→ AVAILABLE RECORDS:
----

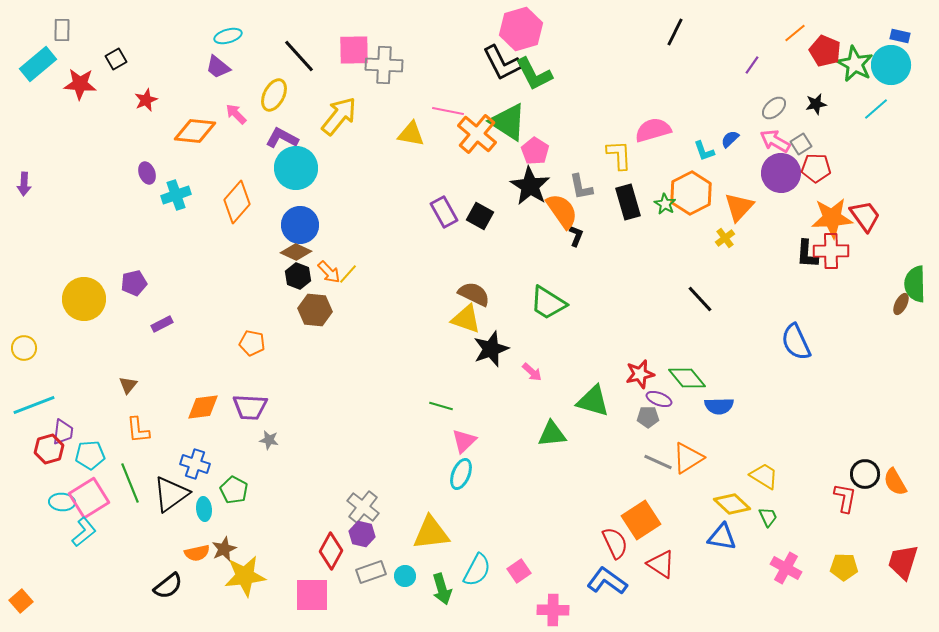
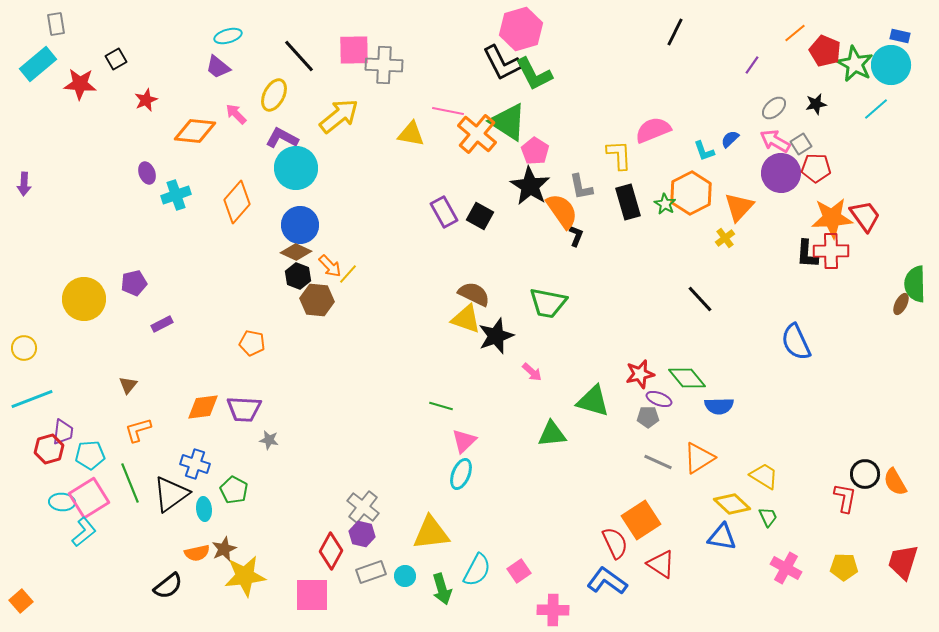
gray rectangle at (62, 30): moved 6 px left, 6 px up; rotated 10 degrees counterclockwise
yellow arrow at (339, 116): rotated 12 degrees clockwise
pink semicircle at (653, 130): rotated 6 degrees counterclockwise
orange arrow at (329, 272): moved 1 px right, 6 px up
green trapezoid at (548, 303): rotated 21 degrees counterclockwise
brown hexagon at (315, 310): moved 2 px right, 10 px up
black star at (491, 349): moved 5 px right, 13 px up
cyan line at (34, 405): moved 2 px left, 6 px up
purple trapezoid at (250, 407): moved 6 px left, 2 px down
orange L-shape at (138, 430): rotated 80 degrees clockwise
orange triangle at (688, 458): moved 11 px right
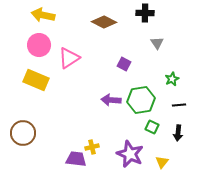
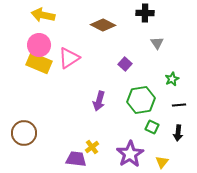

----

→ SET PROBLEM:
Please format the rows above as a numbered list, leaving out blank lines and the pictures.

→ EXERCISE SOLUTION:
1. gray rectangle at (62, 30): moved 6 px left, 6 px up; rotated 10 degrees counterclockwise
2. yellow arrow at (339, 116): rotated 12 degrees clockwise
3. pink semicircle at (653, 130): rotated 6 degrees counterclockwise
4. orange arrow at (329, 272): moved 1 px right, 6 px up
5. green trapezoid at (548, 303): rotated 21 degrees counterclockwise
6. brown hexagon at (315, 310): moved 2 px right, 10 px up
7. black star at (491, 349): moved 5 px right, 13 px up
8. cyan line at (34, 405): moved 2 px left, 6 px up
9. purple trapezoid at (250, 407): moved 6 px left, 2 px down
10. orange L-shape at (138, 430): rotated 80 degrees clockwise
11. orange triangle at (688, 458): moved 11 px right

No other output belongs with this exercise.